### Available data ###
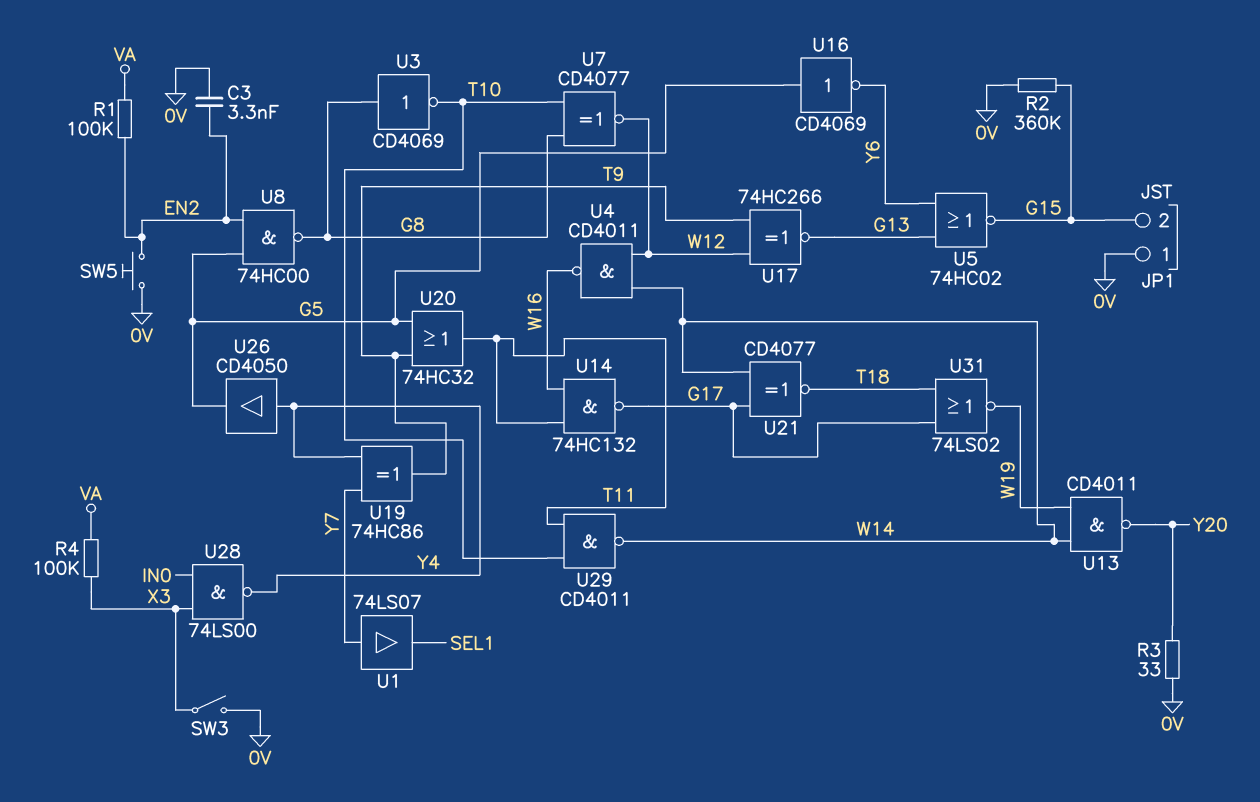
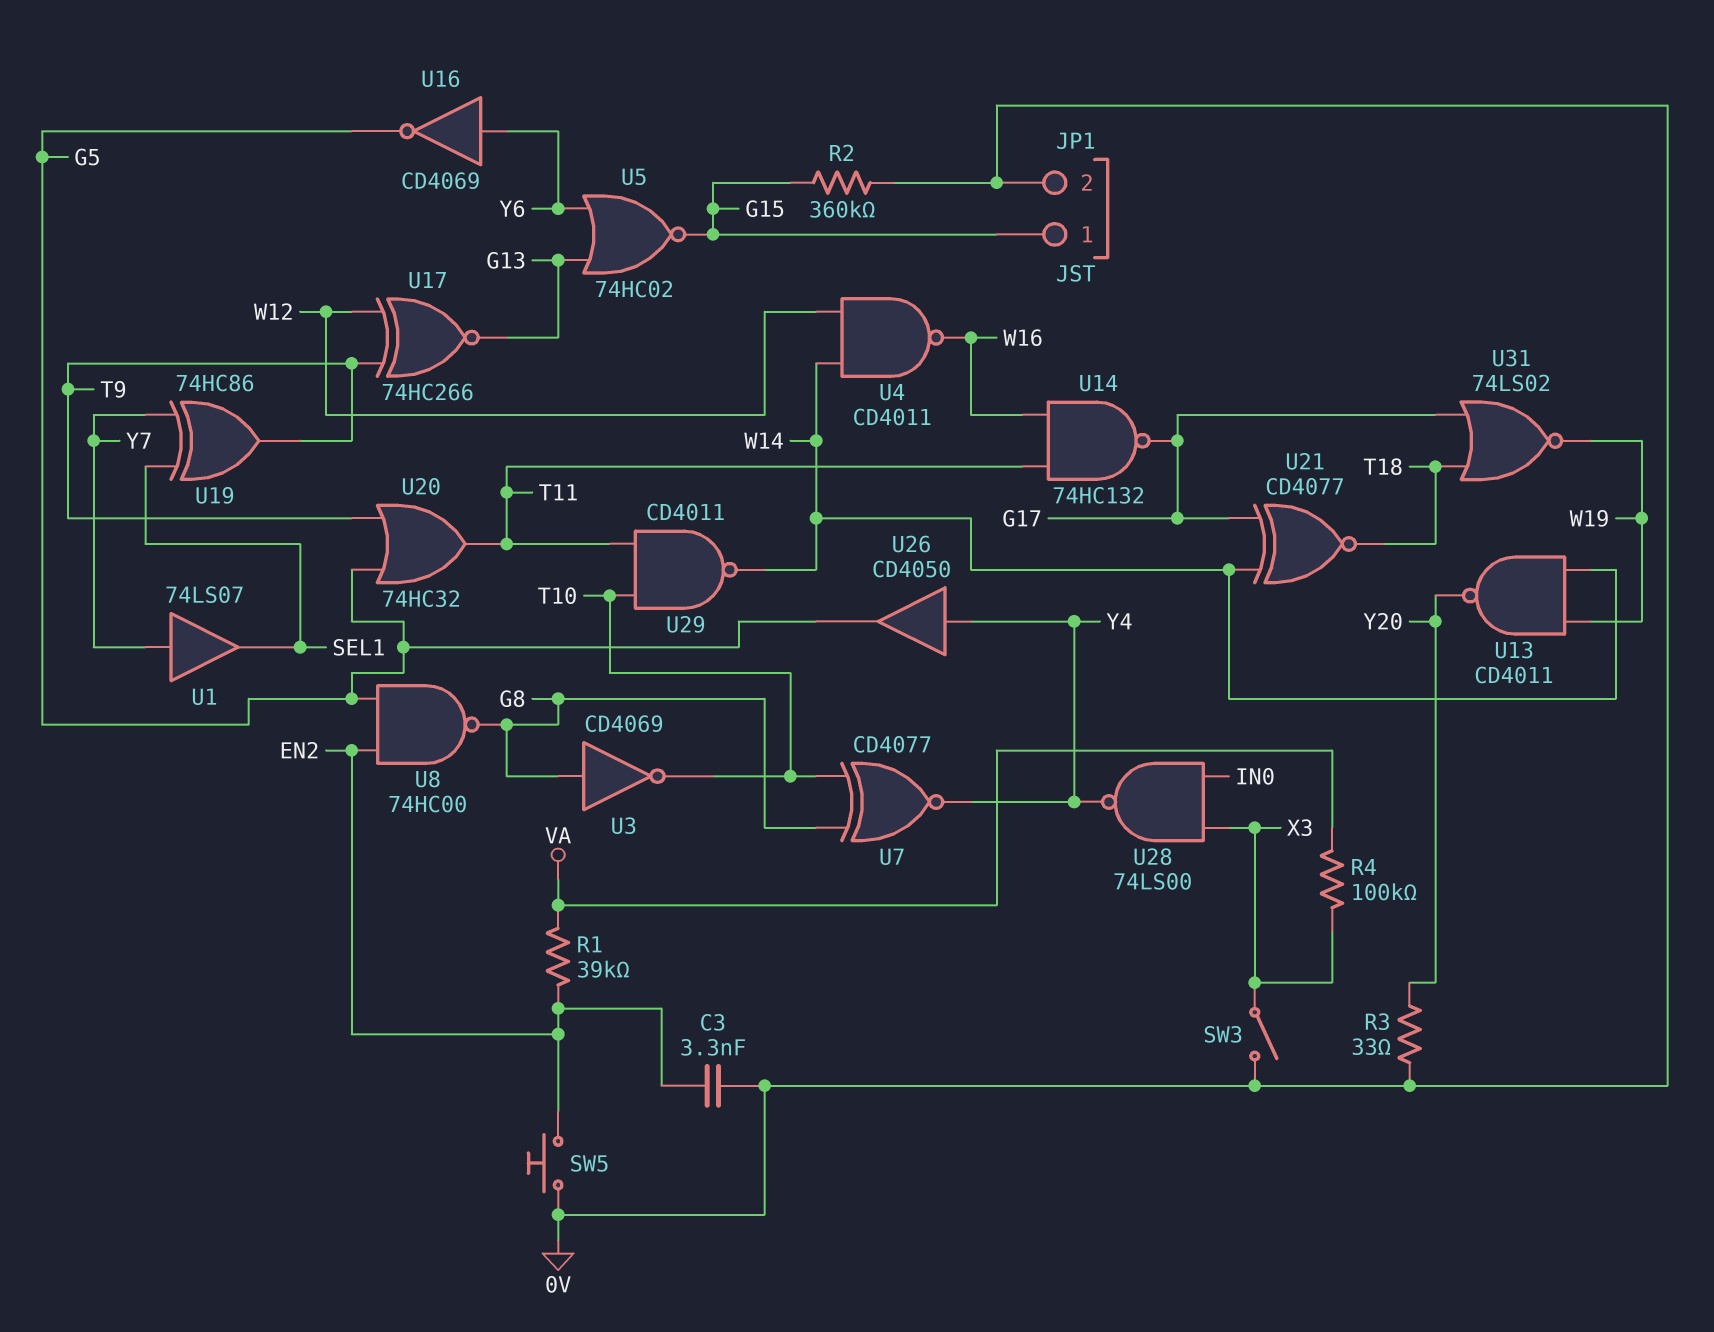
JP1 pin 1: 0V -> G15
JP1 pin 2: G15 -> 0V
R1: 100k (EN2, VA) -> 39k (EN2, VA)
U7: XNOR CD4077 (in G8, in T10, out W12) -> XNOR CD4077 (in G8, in T10, out Y4)
U16: NOT CD4069 (in G5, out Y6) -> NOT CD4069 (in Y6, out G5)
U19: XOR 74HC86 (in Y4, in Y7, out T9) -> XOR 74HC86 (in SEL1, in Y7, out T9)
###
Task instructions:
Leaving the pictures out, output the material exactly as it appears.

Solution:
JP1 pin 1: 0V -> G15
JP1 pin 2: G15 -> 0V
R1: 100k (EN2, VA) -> 39k (EN2, VA)
U7: XNOR CD4077 (in G8, in T10, out W12) -> XNOR CD4077 (in G8, in T10, out Y4)
U16: NOT CD4069 (in G5, out Y6) -> NOT CD4069 (in Y6, out G5)
U19: XOR 74HC86 (in Y4, in Y7, out T9) -> XOR 74HC86 (in SEL1, in Y7, out T9)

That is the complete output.